## What you are asked to do
Output the data below only from the line containing "brown banana: 5 -> 6" up to and including the line containing "yellow nut: 1 -> 3", exact and with the pictures left out.

## Supplied data
────────
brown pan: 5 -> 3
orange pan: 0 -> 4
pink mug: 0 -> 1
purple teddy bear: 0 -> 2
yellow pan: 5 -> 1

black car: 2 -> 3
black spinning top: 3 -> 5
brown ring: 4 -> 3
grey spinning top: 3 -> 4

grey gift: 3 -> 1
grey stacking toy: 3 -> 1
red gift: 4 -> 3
────────
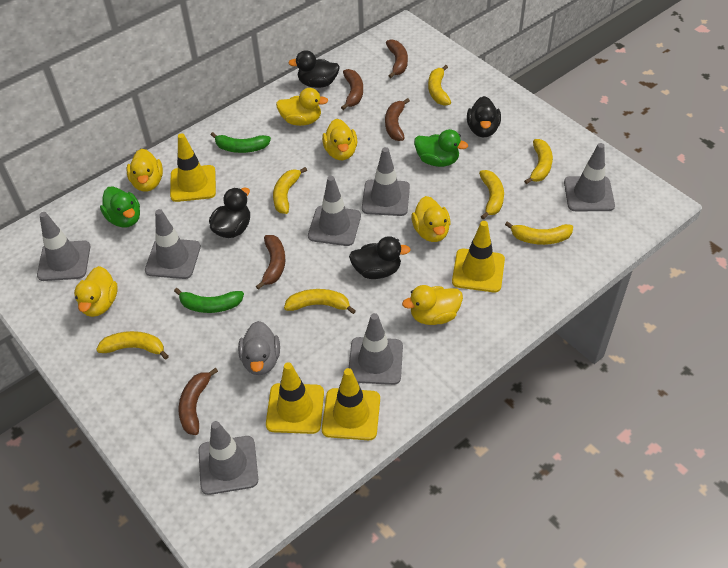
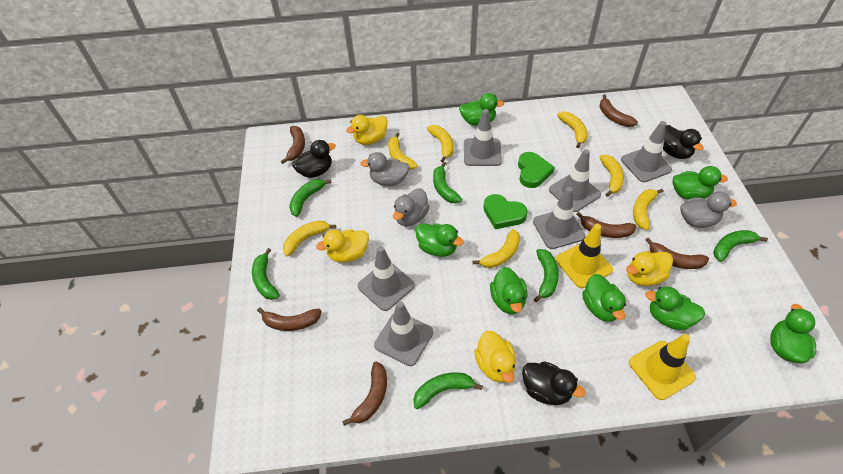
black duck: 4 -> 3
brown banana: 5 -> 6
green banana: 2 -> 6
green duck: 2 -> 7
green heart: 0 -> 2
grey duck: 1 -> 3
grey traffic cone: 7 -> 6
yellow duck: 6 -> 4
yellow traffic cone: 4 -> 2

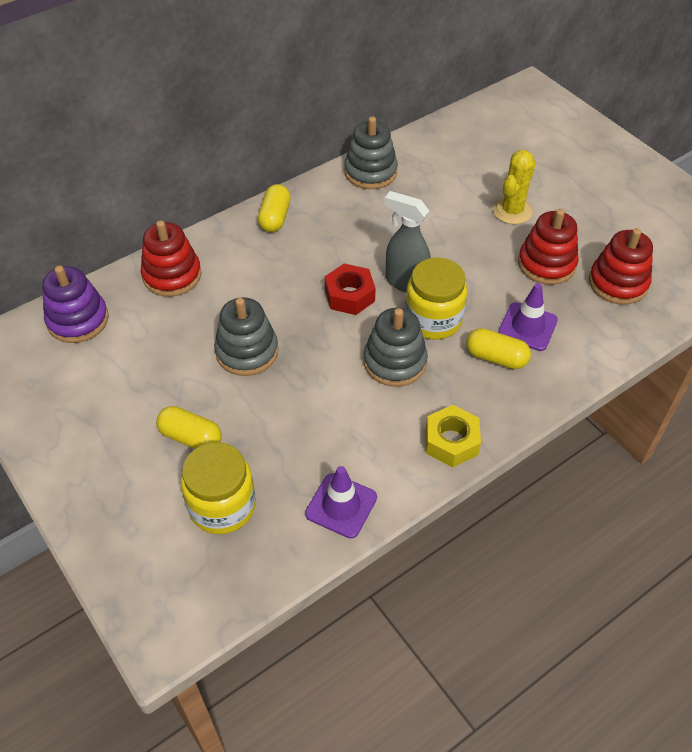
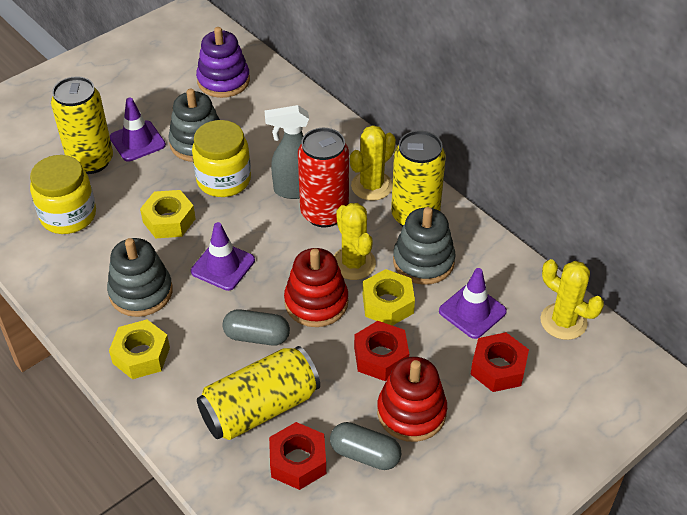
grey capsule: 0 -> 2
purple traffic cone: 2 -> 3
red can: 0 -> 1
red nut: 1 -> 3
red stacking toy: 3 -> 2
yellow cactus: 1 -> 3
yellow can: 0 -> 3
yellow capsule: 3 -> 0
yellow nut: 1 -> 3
────────
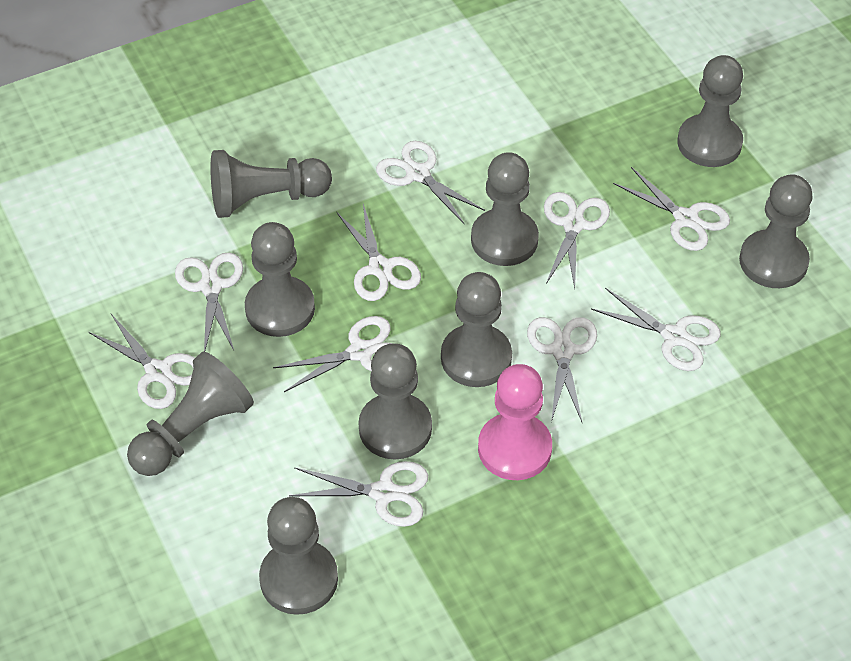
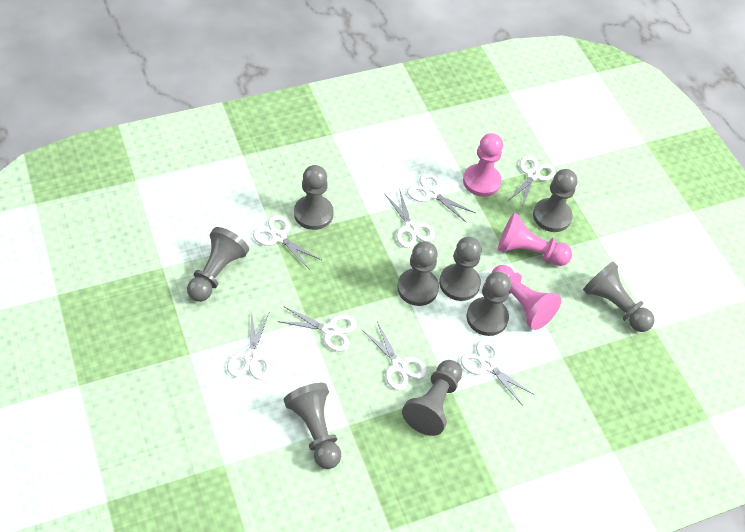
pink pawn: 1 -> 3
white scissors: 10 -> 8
────────
## Exercise solution
brown banana: 5 -> 6
green banana: 2 -> 6
green duck: 2 -> 7
green heart: 0 -> 2
grey duck: 1 -> 3
grey traffic cone: 7 -> 6
yellow duck: 6 -> 4
yellow traffic cone: 4 -> 2

grey capsule: 0 -> 2
purple traffic cone: 2 -> 3
red can: 0 -> 1
red nut: 1 -> 3
red stacking toy: 3 -> 2
yellow cactus: 1 -> 3
yellow can: 0 -> 3
yellow capsule: 3 -> 0
yellow nut: 1 -> 3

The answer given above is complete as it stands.